(Stored data)
□ □ □ □ □

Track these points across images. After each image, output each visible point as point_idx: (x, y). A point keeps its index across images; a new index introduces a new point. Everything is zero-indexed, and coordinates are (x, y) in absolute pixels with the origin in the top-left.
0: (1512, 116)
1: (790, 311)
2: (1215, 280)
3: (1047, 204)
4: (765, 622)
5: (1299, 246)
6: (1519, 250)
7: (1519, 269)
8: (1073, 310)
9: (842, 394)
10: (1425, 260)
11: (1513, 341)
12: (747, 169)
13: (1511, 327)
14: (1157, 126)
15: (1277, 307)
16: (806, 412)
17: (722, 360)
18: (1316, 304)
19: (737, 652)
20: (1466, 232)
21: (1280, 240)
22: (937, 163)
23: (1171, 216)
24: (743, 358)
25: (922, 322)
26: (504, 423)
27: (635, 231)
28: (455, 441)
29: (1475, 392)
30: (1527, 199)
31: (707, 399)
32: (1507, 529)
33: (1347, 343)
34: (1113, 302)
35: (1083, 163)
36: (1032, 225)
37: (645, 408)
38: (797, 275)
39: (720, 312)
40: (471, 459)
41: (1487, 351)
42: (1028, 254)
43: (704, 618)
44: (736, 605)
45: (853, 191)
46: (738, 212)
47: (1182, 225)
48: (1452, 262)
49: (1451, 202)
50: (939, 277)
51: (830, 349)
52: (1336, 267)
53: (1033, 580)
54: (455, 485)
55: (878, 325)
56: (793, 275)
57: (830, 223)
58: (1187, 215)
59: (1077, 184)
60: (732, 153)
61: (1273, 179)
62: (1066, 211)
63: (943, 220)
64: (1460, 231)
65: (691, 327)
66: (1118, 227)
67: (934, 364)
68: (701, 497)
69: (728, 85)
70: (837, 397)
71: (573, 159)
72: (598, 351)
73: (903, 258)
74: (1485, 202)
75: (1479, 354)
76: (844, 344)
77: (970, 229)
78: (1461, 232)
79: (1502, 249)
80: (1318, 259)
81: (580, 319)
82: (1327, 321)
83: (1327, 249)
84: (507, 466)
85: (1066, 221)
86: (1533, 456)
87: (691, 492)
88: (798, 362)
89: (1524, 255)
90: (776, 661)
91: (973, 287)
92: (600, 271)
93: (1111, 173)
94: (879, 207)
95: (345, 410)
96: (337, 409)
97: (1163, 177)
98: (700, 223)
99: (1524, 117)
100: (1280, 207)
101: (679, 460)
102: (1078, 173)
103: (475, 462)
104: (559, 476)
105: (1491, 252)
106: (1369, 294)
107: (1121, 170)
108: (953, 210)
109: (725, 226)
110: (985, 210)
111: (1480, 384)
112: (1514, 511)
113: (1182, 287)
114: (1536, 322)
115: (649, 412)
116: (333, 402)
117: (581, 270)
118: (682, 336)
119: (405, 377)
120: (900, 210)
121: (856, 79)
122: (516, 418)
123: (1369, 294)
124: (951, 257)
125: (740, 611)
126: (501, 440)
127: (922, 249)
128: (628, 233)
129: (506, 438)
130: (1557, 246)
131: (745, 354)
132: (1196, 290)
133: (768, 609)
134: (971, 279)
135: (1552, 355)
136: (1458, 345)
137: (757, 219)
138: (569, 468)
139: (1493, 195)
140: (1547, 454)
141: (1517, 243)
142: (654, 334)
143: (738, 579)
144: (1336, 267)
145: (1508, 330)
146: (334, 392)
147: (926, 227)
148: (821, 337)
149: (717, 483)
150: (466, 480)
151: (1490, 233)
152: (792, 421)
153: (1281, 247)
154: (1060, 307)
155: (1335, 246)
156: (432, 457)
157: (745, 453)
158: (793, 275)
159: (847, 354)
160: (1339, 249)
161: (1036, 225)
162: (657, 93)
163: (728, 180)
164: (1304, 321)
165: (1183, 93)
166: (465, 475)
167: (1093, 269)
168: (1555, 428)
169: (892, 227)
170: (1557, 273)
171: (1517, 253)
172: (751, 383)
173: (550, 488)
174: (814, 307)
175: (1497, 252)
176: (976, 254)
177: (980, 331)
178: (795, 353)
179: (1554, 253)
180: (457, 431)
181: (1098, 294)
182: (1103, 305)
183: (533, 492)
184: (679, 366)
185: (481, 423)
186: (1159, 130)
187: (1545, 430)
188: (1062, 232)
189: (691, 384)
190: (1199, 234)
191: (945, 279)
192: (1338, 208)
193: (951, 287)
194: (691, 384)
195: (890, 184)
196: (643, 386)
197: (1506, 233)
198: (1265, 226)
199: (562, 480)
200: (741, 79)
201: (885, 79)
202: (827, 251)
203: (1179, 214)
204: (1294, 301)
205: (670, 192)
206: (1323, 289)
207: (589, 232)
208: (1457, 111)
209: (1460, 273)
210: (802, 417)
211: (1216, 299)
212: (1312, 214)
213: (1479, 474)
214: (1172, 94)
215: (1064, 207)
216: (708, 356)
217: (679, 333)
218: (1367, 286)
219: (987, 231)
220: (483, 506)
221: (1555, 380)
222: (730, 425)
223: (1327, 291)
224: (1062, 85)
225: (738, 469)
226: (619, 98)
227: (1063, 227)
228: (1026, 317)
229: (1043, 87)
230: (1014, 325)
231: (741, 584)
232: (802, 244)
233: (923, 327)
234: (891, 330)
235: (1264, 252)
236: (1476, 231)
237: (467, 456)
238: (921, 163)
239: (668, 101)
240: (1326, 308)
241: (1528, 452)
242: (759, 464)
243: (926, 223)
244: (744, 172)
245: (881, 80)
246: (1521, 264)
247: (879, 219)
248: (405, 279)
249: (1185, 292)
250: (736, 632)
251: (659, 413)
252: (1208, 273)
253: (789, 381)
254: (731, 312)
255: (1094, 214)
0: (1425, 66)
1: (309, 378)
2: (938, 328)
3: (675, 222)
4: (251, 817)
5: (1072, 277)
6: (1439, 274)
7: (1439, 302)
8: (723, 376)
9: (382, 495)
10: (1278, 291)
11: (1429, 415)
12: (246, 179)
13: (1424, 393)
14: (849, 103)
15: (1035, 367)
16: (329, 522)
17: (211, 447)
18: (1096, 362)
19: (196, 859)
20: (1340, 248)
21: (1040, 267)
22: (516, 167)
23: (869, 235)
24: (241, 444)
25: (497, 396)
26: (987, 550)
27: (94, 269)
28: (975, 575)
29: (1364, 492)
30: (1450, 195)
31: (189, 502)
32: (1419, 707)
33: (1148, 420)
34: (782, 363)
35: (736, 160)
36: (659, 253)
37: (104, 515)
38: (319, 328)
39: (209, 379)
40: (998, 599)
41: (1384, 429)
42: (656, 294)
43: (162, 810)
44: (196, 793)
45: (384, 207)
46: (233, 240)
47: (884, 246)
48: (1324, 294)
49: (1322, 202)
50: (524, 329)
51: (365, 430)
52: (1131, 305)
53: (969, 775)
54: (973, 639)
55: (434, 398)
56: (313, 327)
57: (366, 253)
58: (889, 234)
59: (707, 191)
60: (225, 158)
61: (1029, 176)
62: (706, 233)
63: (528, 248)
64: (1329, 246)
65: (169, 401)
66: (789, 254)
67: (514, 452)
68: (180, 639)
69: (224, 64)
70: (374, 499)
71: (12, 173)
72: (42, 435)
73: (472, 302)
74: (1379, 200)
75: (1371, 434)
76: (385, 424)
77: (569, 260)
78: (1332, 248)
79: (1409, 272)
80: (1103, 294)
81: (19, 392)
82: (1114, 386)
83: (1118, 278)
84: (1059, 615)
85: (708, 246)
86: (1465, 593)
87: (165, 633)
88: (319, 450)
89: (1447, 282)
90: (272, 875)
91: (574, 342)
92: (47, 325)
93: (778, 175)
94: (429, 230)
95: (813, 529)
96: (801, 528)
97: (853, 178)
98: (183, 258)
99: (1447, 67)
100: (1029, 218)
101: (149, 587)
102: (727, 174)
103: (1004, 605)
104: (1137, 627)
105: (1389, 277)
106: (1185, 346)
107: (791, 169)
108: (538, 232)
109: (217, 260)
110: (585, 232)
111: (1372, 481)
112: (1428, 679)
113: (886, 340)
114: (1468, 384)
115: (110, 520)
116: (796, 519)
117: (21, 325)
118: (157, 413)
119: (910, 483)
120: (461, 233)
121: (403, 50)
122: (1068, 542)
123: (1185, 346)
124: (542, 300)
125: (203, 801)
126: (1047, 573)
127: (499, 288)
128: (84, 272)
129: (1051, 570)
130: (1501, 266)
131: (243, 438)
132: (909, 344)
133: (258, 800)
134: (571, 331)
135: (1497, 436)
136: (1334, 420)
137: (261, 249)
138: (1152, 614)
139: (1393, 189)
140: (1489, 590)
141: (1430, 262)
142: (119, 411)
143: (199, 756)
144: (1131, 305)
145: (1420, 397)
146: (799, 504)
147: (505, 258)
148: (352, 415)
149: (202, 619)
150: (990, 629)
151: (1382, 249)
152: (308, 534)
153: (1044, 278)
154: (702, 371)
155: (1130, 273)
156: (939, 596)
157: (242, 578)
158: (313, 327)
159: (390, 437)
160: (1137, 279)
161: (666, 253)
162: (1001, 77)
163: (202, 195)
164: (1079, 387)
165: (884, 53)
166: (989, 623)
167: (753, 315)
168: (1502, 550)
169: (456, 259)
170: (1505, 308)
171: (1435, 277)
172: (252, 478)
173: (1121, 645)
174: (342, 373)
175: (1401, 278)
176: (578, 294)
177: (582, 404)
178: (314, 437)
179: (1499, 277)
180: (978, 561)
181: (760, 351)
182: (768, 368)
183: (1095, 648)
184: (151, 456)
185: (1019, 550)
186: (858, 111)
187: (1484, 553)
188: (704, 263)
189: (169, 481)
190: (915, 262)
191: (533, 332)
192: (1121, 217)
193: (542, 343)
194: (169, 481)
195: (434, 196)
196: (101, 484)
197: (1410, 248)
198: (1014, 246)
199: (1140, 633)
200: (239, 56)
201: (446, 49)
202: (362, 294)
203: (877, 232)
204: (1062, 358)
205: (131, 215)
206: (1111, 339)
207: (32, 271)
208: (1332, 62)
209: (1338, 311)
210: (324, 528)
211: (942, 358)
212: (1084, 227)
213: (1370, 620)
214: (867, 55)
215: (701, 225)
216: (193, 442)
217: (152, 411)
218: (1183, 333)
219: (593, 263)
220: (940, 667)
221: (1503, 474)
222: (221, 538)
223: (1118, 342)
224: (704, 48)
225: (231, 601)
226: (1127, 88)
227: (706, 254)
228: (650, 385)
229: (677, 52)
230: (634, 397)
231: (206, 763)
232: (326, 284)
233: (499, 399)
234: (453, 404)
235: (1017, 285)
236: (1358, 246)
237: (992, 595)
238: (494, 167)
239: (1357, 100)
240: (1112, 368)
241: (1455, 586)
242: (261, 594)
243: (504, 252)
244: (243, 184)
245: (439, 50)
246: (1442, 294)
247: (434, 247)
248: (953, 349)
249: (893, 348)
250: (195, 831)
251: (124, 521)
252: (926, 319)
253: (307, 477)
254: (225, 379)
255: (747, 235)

□ □ □ □ □

# OBJECTIVE:
Arrange the rows from the first one through the line containing "62: (1066, 211)" as a numbered list, including both ends. Leave out any blank lines.

# ANSWER FOR THIS EXERCISE:
1. Track these points across images. After each image, output each visible point as point_idx: (x, y). A point keeps its index across images; a new index introduces a new point. Everything is zero-indexed, and coordinates are (x, y) in absolute pixels with the origin in the top-left.
2. 0: (1512, 116)
3. 1: (790, 311)
4. 2: (1215, 280)
5. 3: (1047, 204)
6. 4: (765, 622)
7. 5: (1299, 246)
8. 6: (1519, 250)
9. 7: (1519, 269)
10. 8: (1073, 310)
11. 9: (842, 394)
12. 10: (1425, 260)
13. 11: (1513, 341)
14. 12: (747, 169)
15. 13: (1511, 327)
16. 14: (1157, 126)
17. 15: (1277, 307)
18. 16: (806, 412)
19. 17: (722, 360)
20. 18: (1316, 304)
21. 19: (737, 652)
22. 20: (1466, 232)
23. 21: (1280, 240)
24. 22: (937, 163)
25. 23: (1171, 216)
26. 24: (743, 358)
27. 25: (922, 322)
28. 26: (504, 423)
29. 27: (635, 231)
30. 28: (455, 441)
31. 29: (1475, 392)
32. 30: (1527, 199)
33. 31: (707, 399)
34. 32: (1507, 529)
35. 33: (1347, 343)
36. 34: (1113, 302)
37. 35: (1083, 163)
38. 36: (1032, 225)
39. 37: (645, 408)
40. 38: (797, 275)
41. 39: (720, 312)
42. 40: (471, 459)
43. 41: (1487, 351)
44. 42: (1028, 254)
45. 43: (704, 618)
46. 44: (736, 605)
47. 45: (853, 191)
48. 46: (738, 212)
49. 47: (1182, 225)
50. 48: (1452, 262)
51. 49: (1451, 202)
52. 50: (939, 277)
53. 51: (830, 349)
54. 52: (1336, 267)
55. 53: (1033, 580)
56. 54: (455, 485)
57. 55: (878, 325)
58. 56: (793, 275)
59. 57: (830, 223)
60. 58: (1187, 215)
61. 59: (1077, 184)
62. 60: (732, 153)
63. 61: (1273, 179)
64. 62: (1066, 211)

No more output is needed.